Directions: Skip any image you find and restate the rest of the data word for word.

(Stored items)
• • • • •
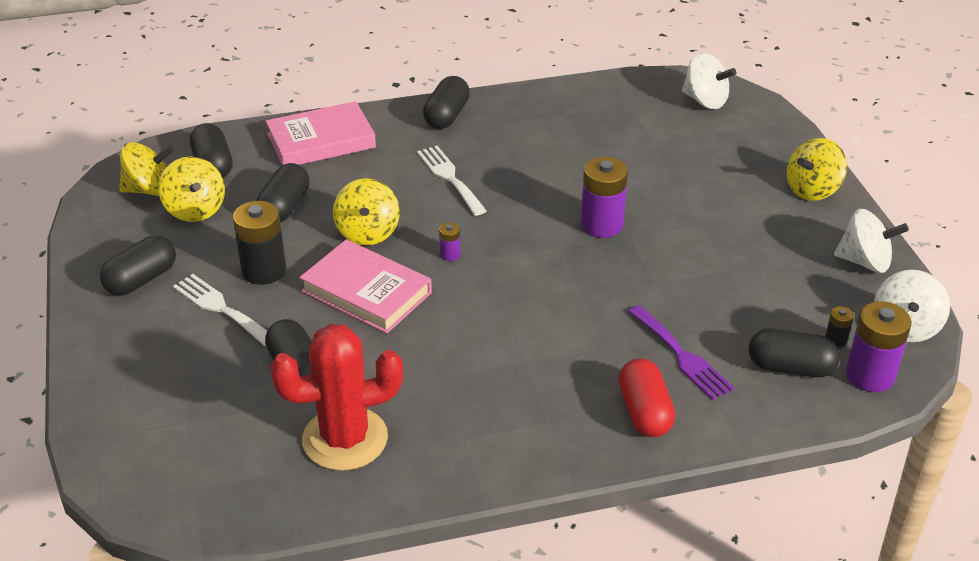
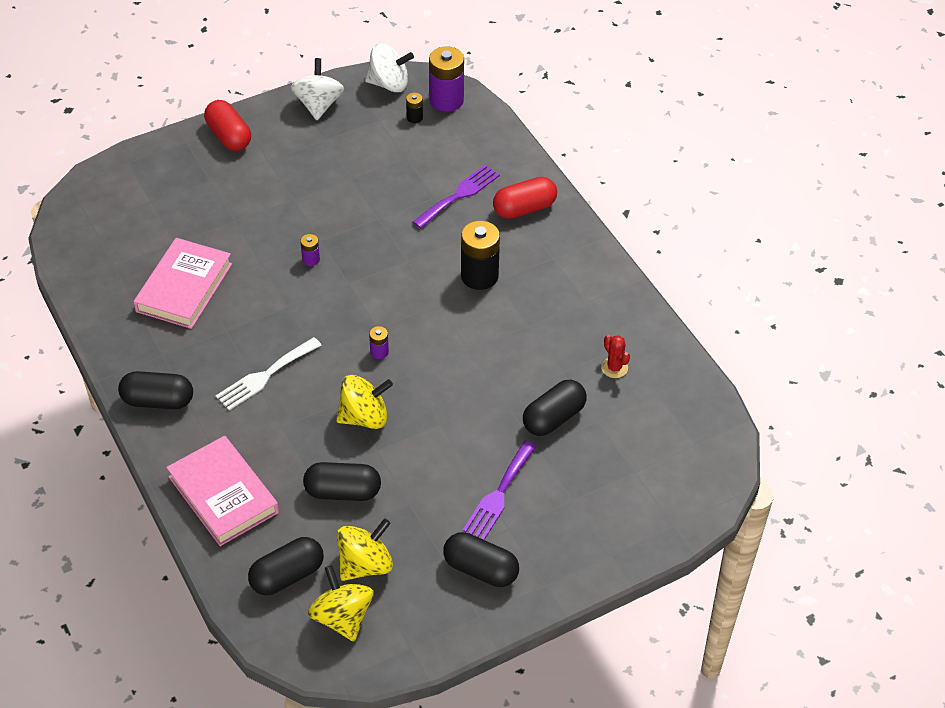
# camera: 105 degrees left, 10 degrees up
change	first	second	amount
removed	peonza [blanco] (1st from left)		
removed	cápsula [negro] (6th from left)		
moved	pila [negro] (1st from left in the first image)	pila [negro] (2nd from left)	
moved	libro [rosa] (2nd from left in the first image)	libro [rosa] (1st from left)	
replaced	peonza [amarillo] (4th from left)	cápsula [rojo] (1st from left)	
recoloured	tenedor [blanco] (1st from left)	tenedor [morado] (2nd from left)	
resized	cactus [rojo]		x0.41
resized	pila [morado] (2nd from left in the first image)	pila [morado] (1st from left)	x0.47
• • • • •
The completed task:
# camera: 105 degrees left, 10 degrees up
change	first	second	amount
removed	peonza [blanco] (1st from left)		
removed	cápsula [negro] (6th from left)		
moved	pila [negro] (1st from left in the first image)	pila [negro] (2nd from left)	
moved	libro [rosa] (2nd from left in the first image)	libro [rosa] (1st from left)	
replaced	peonza [amarillo] (4th from left)	cápsula [rojo] (1st from left)	
recoloured	tenedor [blanco] (1st from left)	tenedor [morado] (2nd from left)	
resized	cactus [rojo]		x0.41
resized	pila [morado] (2nd from left in the first image)	pila [morado] (1st from left)	x0.47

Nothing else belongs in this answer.